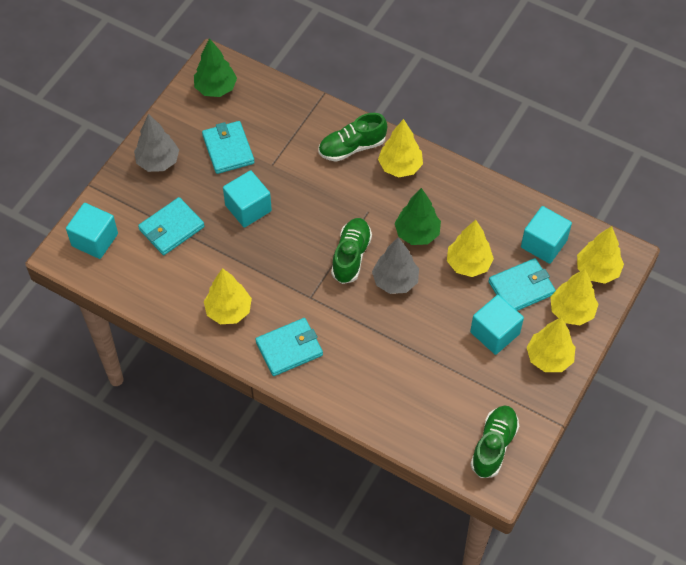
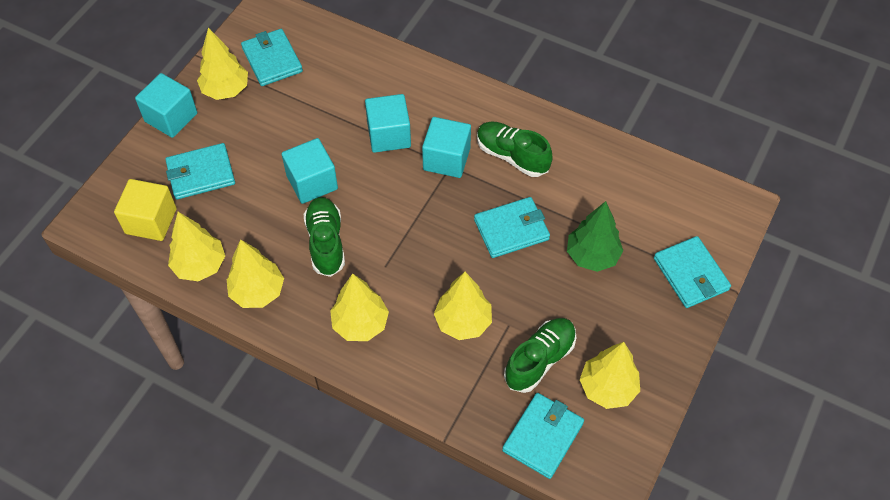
green tree: 2 -> 1
grey tree: 2 -> 0
turquoise wallet: 4 -> 5
yellow cube: 0 -> 1

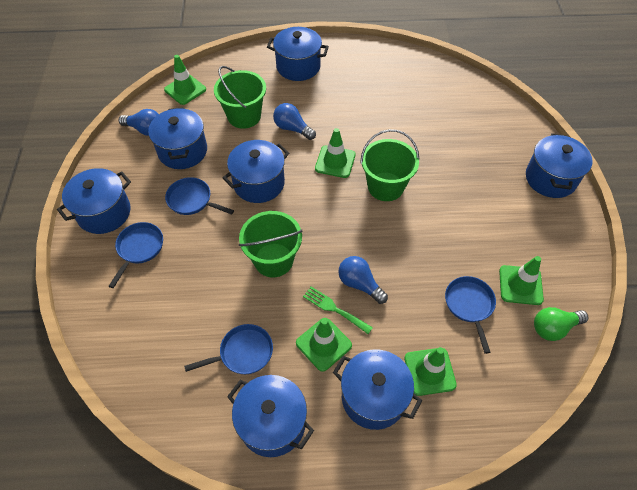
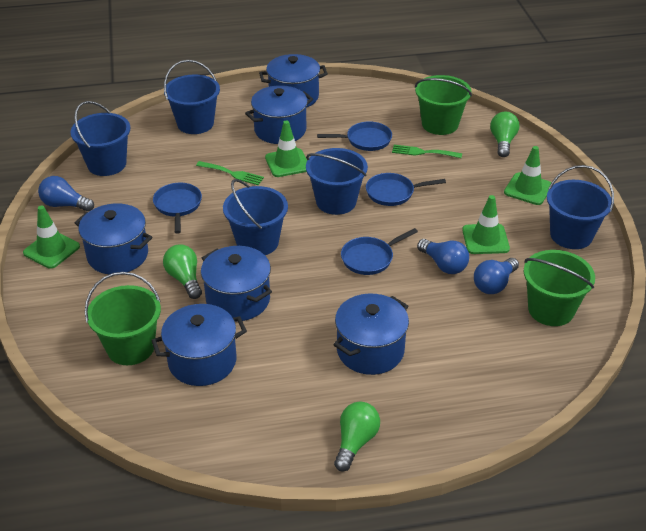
blue bucket: 0 -> 5
blue pot: 7 -> 6
green fork: 1 -> 2
green light bulb: 1 -> 3
green traffic cone: 5 -> 4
=====
* WORK TO COMPLETE *
The records above should be written out in full and unchanged, except that pictures are dropped.

* ANSWER TO THE EXERCISE *
green tree: 2 -> 1
grey tree: 2 -> 0
turquoise wallet: 4 -> 5
yellow cube: 0 -> 1

blue bucket: 0 -> 5
blue pot: 7 -> 6
green fork: 1 -> 2
green light bulb: 1 -> 3
green traffic cone: 5 -> 4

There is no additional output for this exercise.